■ **PROVIDED RECORDS**
====================

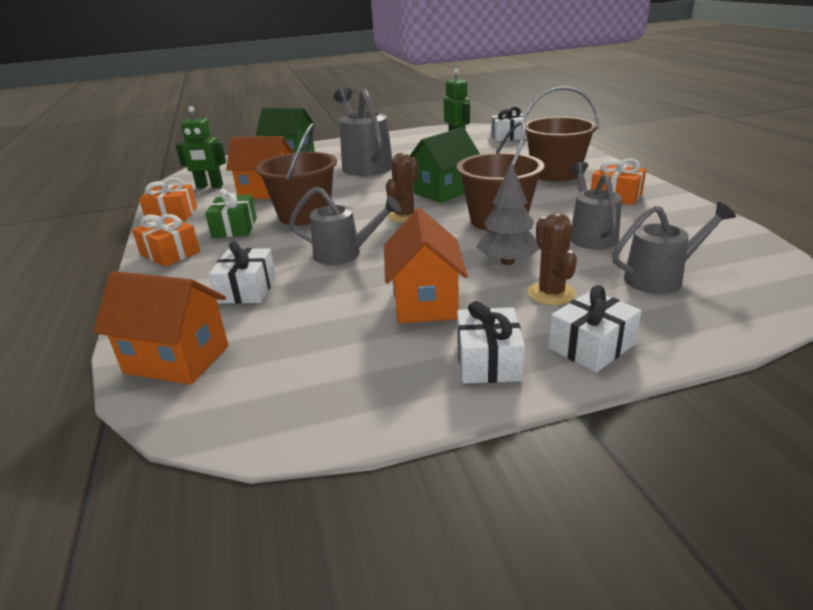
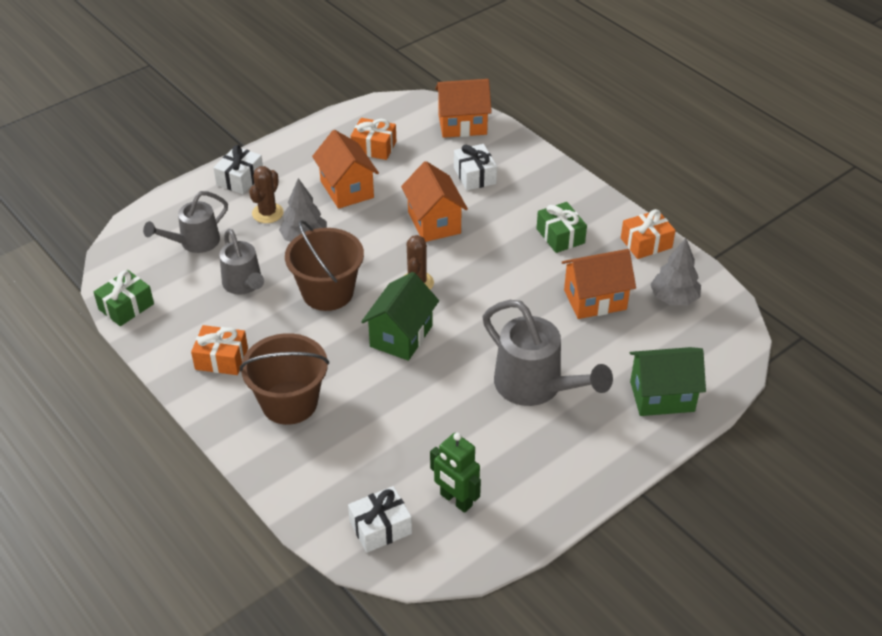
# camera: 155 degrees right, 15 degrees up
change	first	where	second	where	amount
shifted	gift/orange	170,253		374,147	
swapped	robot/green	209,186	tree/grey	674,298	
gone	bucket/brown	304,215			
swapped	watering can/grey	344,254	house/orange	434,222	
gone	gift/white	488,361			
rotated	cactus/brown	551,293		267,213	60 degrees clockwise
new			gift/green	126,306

====================

■ **TASK INSTRUCTIONS**
Leaving out the images, repeat the listing above exactly.

■ **OUTPUT FOR THIS EXERCISE**
# camera: 155 degrees right, 15 degrees up
change	first	where	second	where	amount
shifted	gift/orange	170,253		374,147	
swapped	robot/green	209,186	tree/grey	674,298	
gone	bucket/brown	304,215			
swapped	watering can/grey	344,254	house/orange	434,222	
gone	gift/white	488,361			
rotated	cactus/brown	551,293		267,213	60 degrees clockwise
new			gift/green	126,306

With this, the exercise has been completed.